_Problem:_ Look below for the line that has "repainted | donut". Set down the lines from there through the line that has "imbryk [szary] |", exactly as written.

[Stored entries]
--- START ---
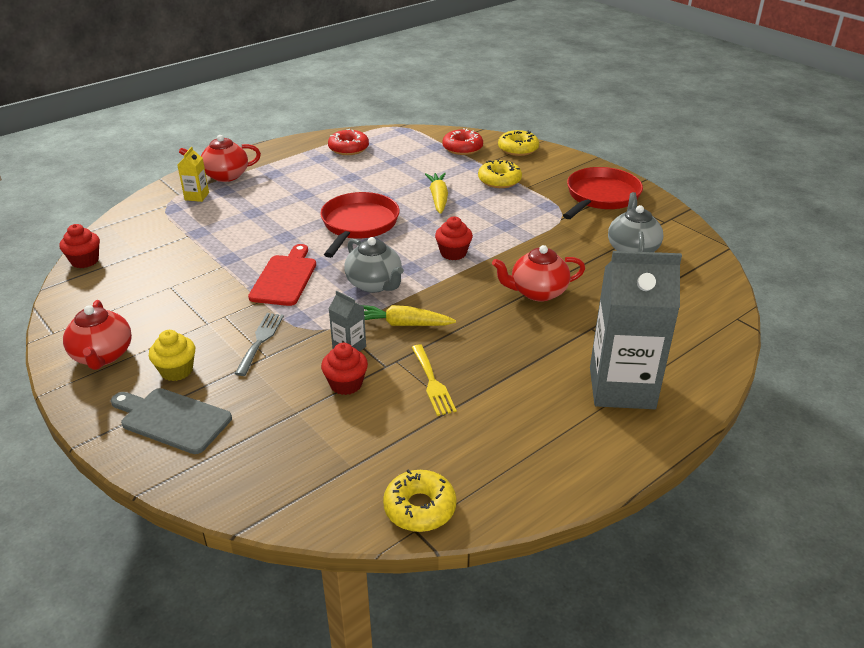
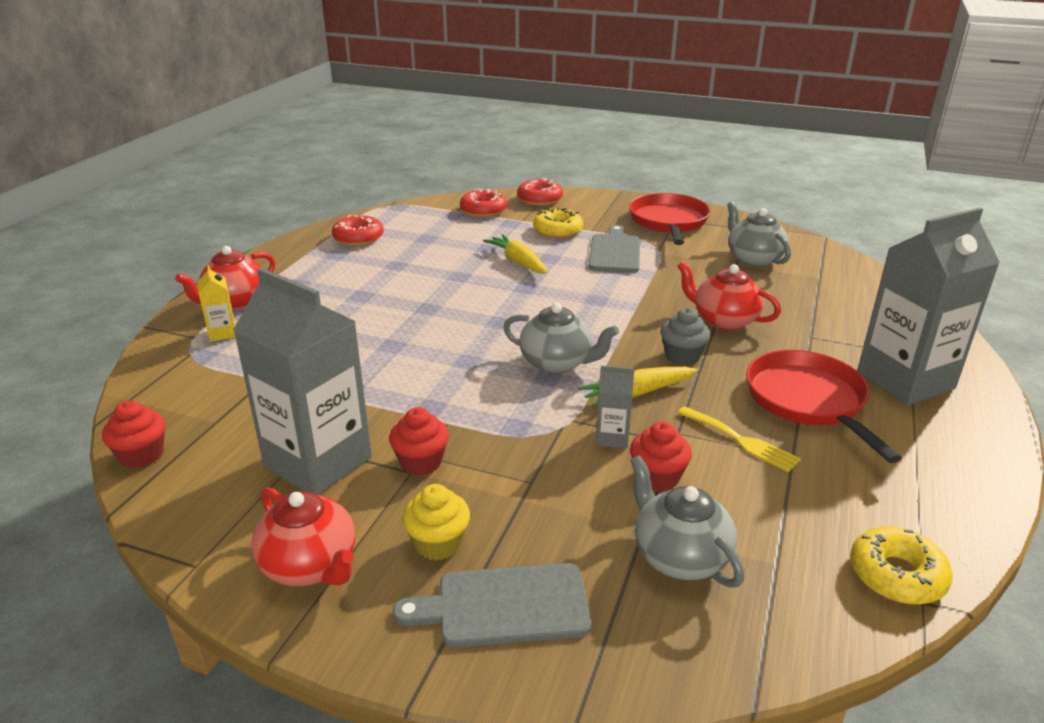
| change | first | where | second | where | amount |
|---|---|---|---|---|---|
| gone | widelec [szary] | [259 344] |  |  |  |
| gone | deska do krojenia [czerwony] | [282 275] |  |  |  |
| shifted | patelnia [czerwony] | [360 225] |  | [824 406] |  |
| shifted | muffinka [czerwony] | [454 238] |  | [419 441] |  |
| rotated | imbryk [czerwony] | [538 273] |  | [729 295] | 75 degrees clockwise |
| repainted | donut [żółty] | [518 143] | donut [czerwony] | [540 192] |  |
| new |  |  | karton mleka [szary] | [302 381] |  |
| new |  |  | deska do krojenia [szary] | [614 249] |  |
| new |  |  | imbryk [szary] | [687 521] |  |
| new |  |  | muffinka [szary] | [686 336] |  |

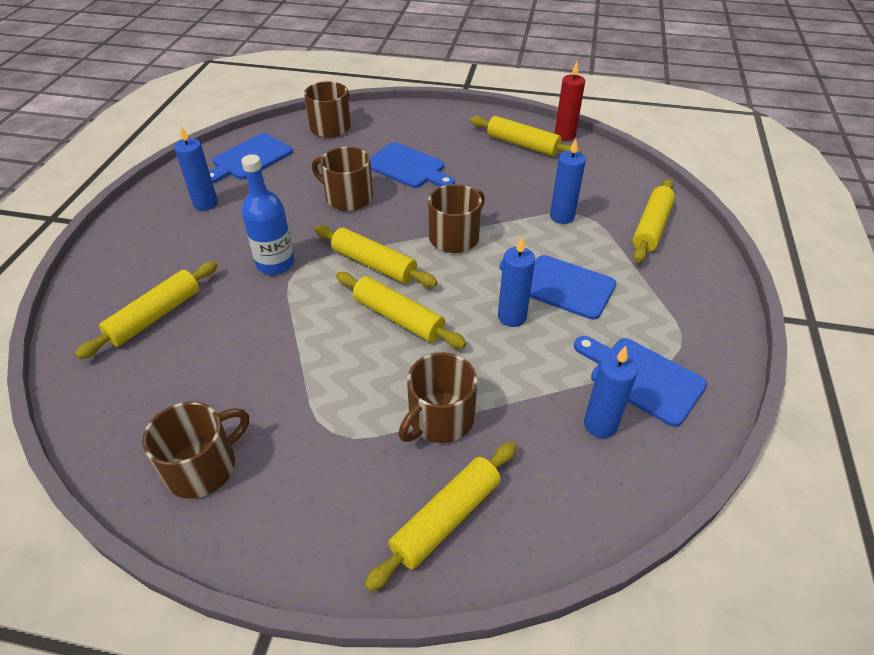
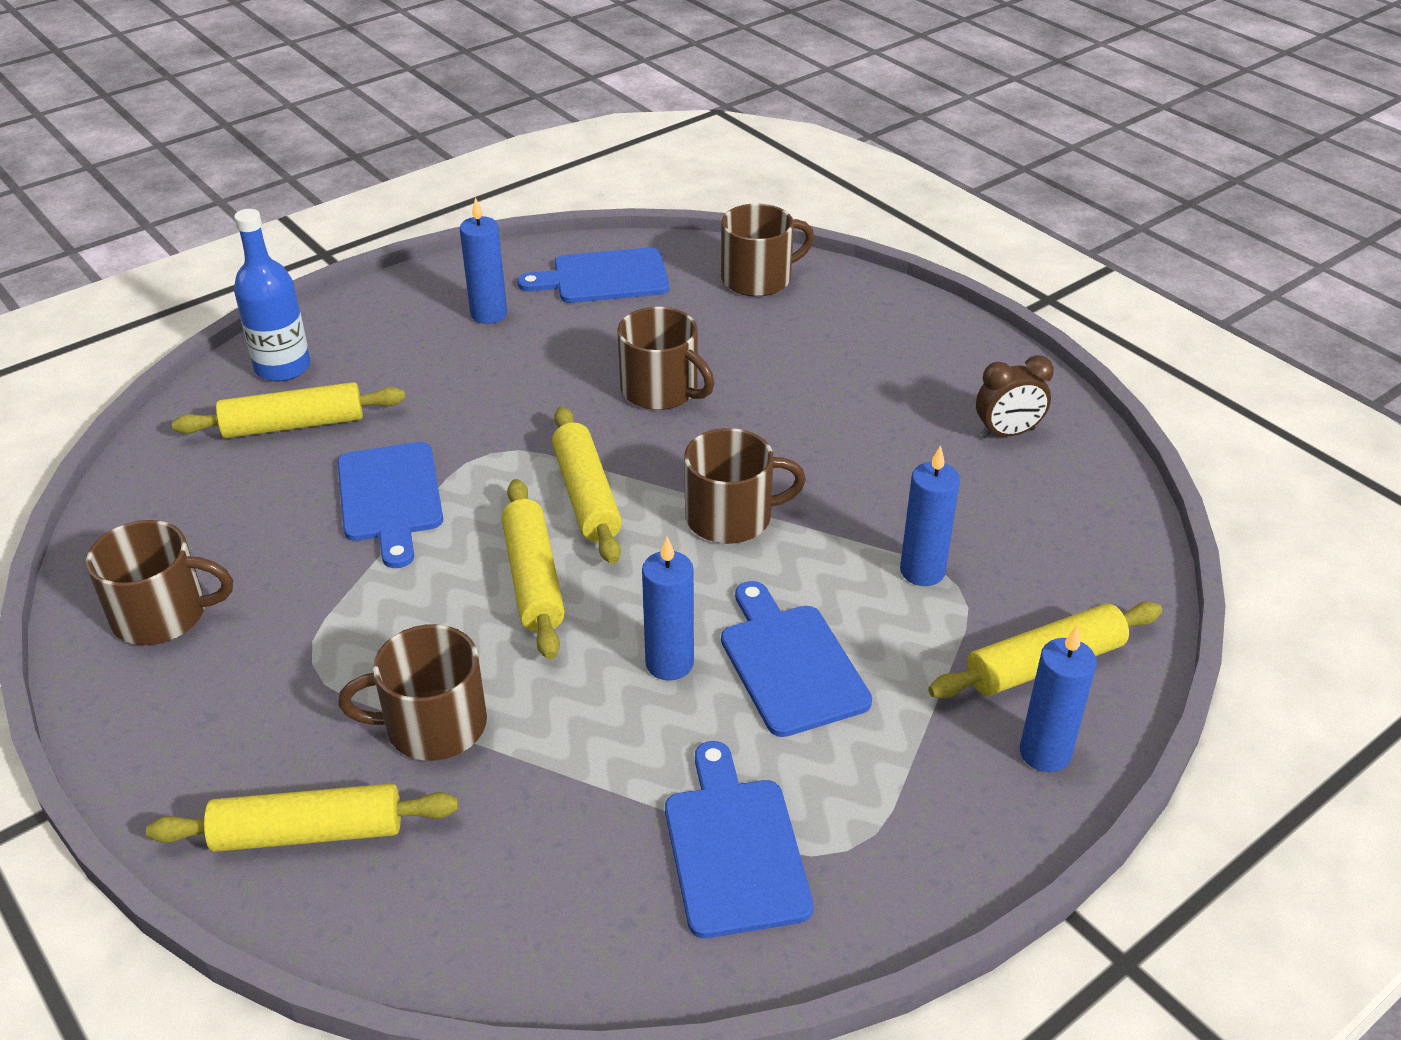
| change | first | where | second | where | amount |
|---|---|---|---|---|---|
| shifted | butelka [niebieski] | [268 214] |  | [272 295] |  |
| rotated | kubek [brązowy] | [342 179] |  | [665 358] | 150 degrees clockwise |
| shifted | deska do krojenia [niebieski] | [412 165] |  | [390 505] |  |
| swapped | wałek do ciasta [żółty] | [525 136] | budzik [brązowy] | [1015 397] |  |
| gone | świeca [czerwony] | [570 101] |  |  |  |
| shifted | świeca [niebieski] | [611 392] |  | [1058 699] |  |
--- END ---
_Response area:_
| repainted | donut [żółty] | [518 143] | donut [czerwony] | [540 192] |  |
| new |  |  | karton mleka [szary] | [302 381] |  |
| new |  |  | deska do krojenia [szary] | [614 249] |  |
| new |  |  | imbryk [szary] | [687 521] |  |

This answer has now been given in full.